(Object transformation records):
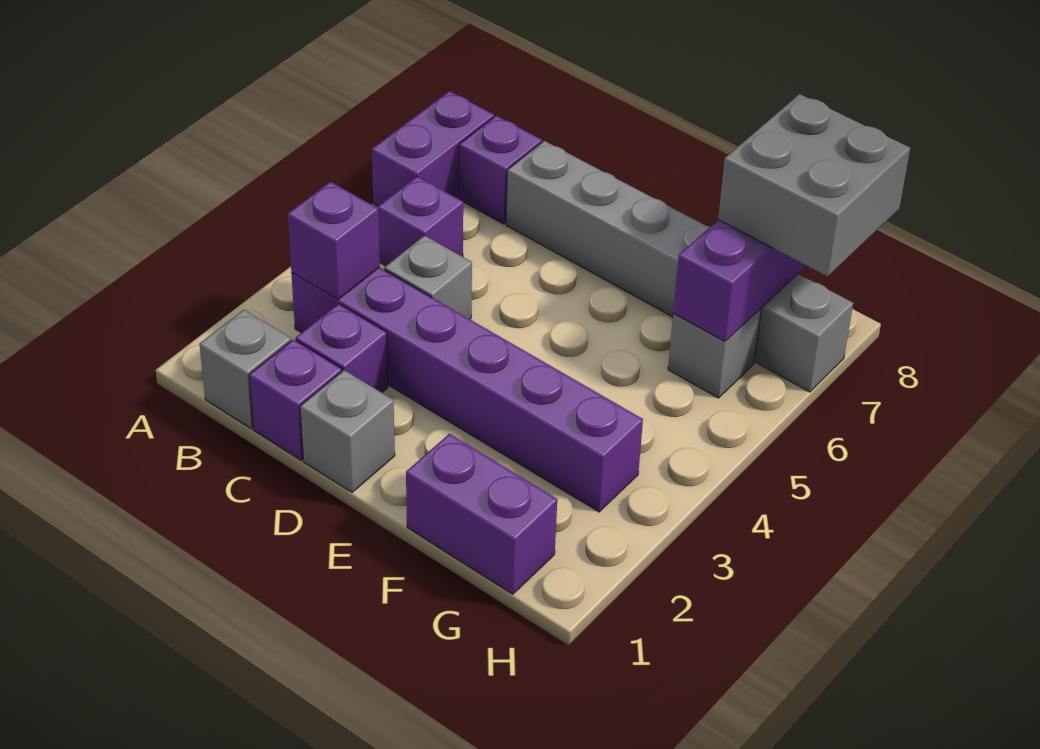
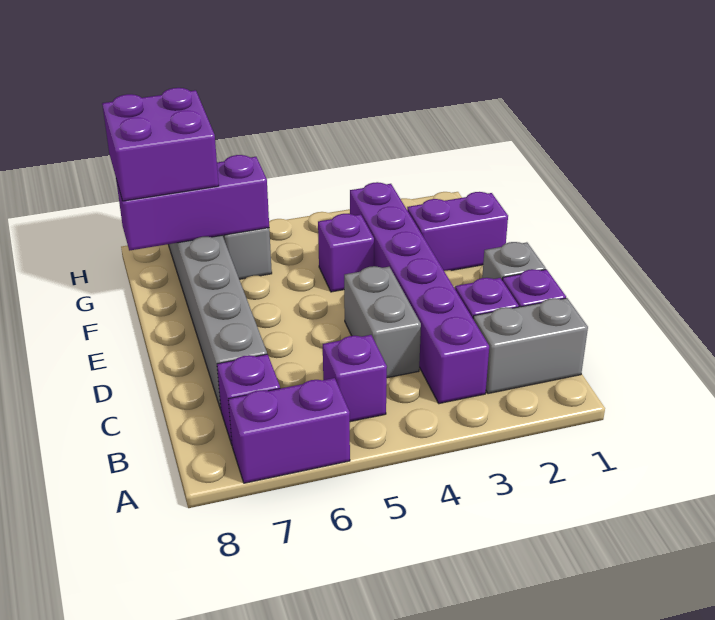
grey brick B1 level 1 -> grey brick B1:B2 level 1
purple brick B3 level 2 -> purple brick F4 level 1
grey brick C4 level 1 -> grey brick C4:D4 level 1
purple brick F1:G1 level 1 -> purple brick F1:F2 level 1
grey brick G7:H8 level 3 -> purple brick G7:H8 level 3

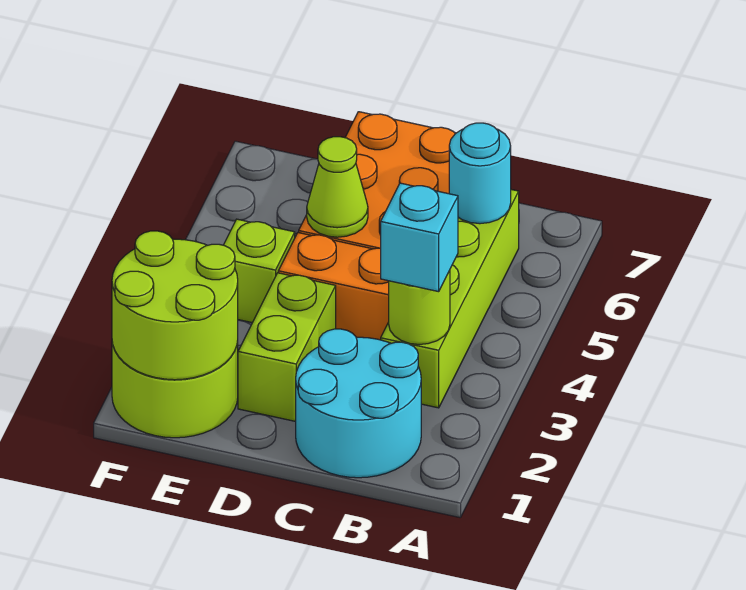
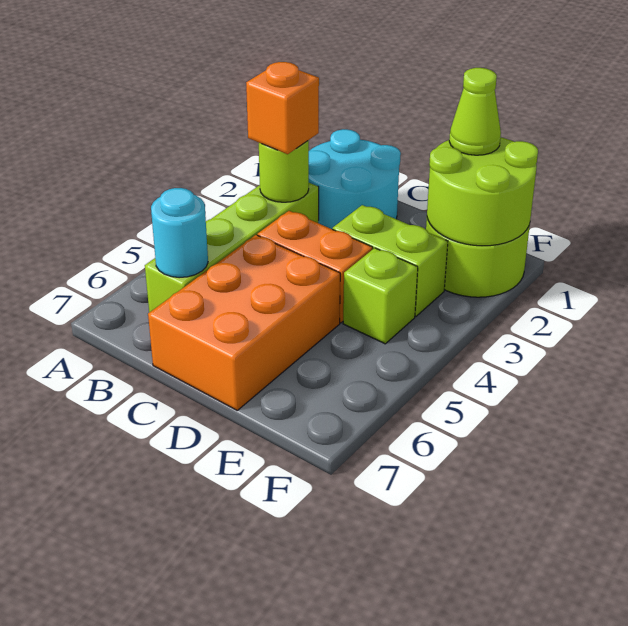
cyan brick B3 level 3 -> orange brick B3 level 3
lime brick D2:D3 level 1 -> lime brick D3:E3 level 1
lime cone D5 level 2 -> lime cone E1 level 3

...

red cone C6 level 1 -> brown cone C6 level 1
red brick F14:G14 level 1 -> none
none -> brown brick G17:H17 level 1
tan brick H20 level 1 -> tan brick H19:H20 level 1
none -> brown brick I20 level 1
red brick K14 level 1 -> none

(Activity):
Starting at the line that contains "lime brick D2:D3" and stopping after the line that contains "lime cone D5 level 2 -> lime cone E1 level 3", write out every line exactly as it appears above, and no other line.

(Exercise response):
lime brick D2:D3 level 1 -> lime brick D3:E3 level 1
lime cone D5 level 2 -> lime cone E1 level 3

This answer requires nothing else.